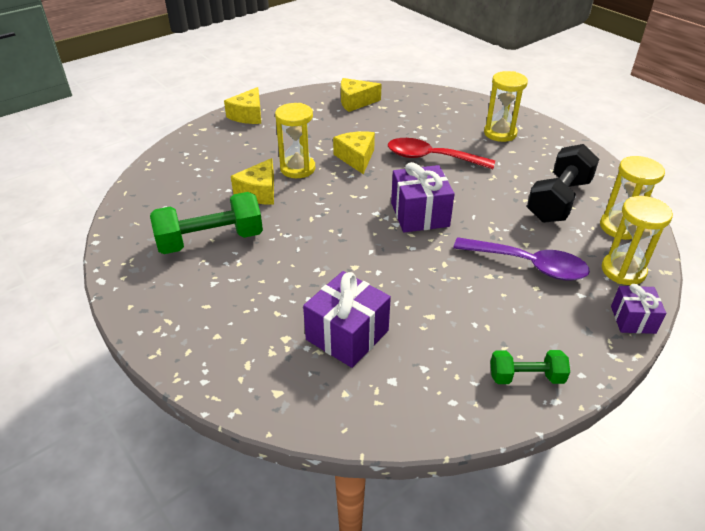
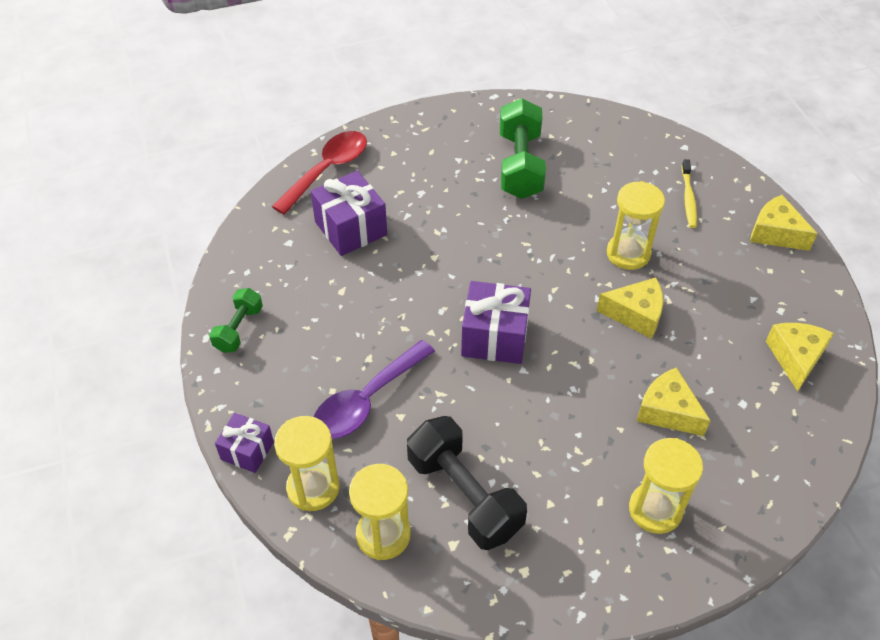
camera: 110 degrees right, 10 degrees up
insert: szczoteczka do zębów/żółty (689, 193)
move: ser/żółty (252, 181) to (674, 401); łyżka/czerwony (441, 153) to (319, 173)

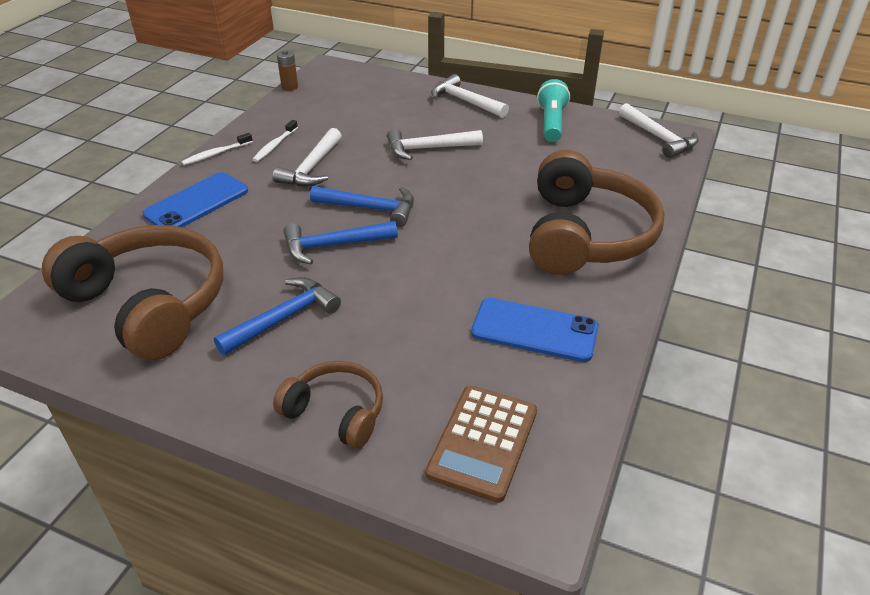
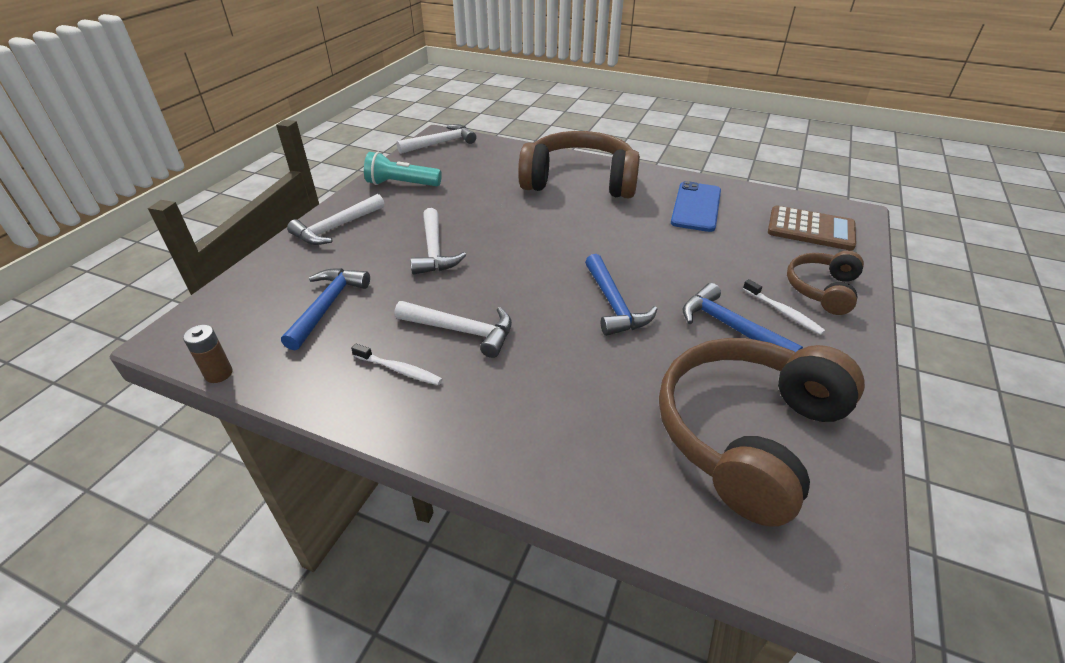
camera: 90 degrees left, 0 degrees up
delete: telefon/niebieski (195, 199)
move: szczoteczka do zębów/biały (217, 149) to (784, 307); młotek/niebieski (362, 206) to (325, 309)

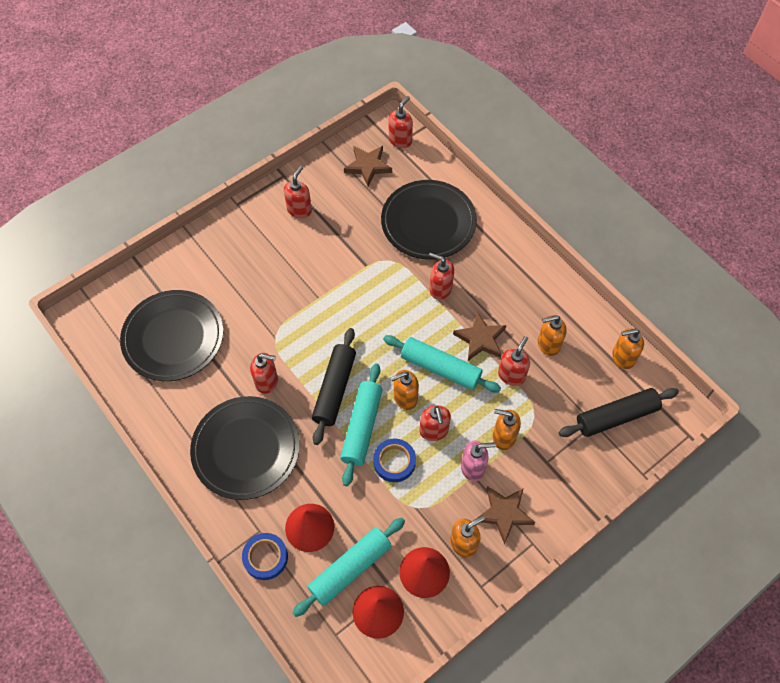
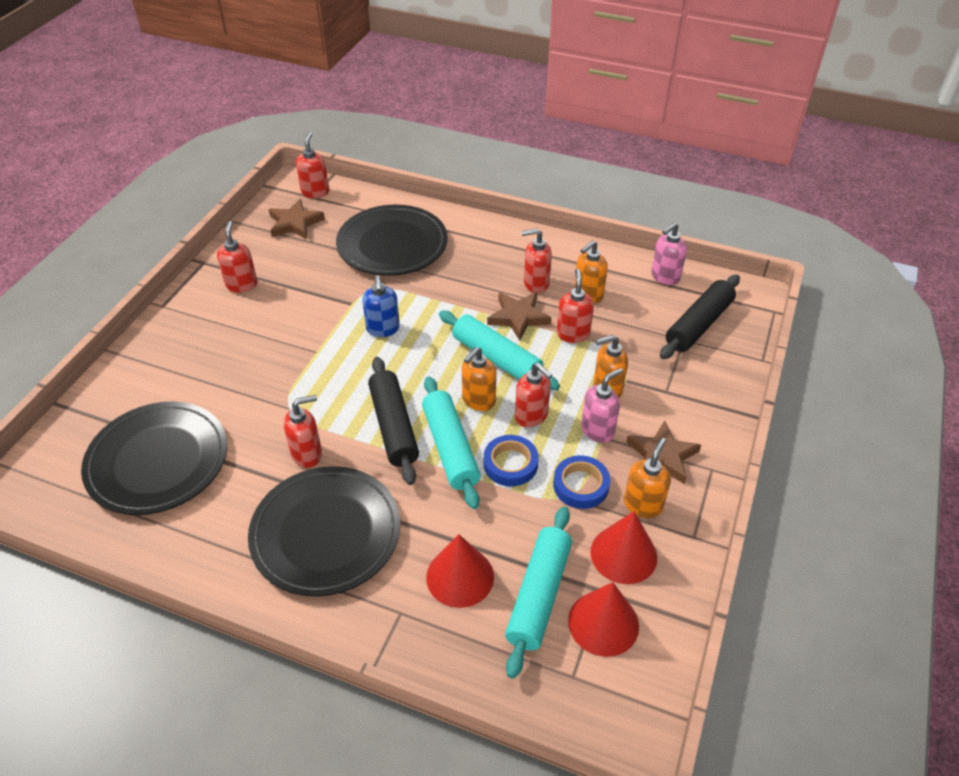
camera: 30 degrees left, 15 degrees down
insert: dozownik mydła/niebieski (381, 306)
move: taśma klejąca/niebieski (265, 556) to (581, 482); dozownik mydła/czerwony (441, 276) to (536, 260)
recolor: dozownik mydła/pomarańczowy (628, 348) to dozownik mydła/różowy (669, 254)
rotate: wałek do ciasta/turkusowy (442, 363) = (499, 350) 45 degrees clockwise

- WHAT THE TASK ASKS
When copying from the data above, print only the lines from the line containing "move: ser/żółty (252, 181)" to the line containing "move: taśma klejąca/niebieski", exactly, and leave the pictures out.

- ANSWER BOX
move: ser/żółty (252, 181) to (674, 401); łyżka/czerwony (441, 153) to (319, 173)

camera: 90 degrees left, 0 degrees up
delete: telefon/niebieski (195, 199)
move: szczoteczka do zębów/biały (217, 149) to (784, 307); młotek/niebieski (362, 206) to (325, 309)

camera: 30 degrees left, 15 degrees down
insert: dozownik mydła/niebieski (381, 306)
move: taśma klejąca/niebieski (265, 556) to (581, 482); dozownik mydła/czerwony (441, 276) to (536, 260)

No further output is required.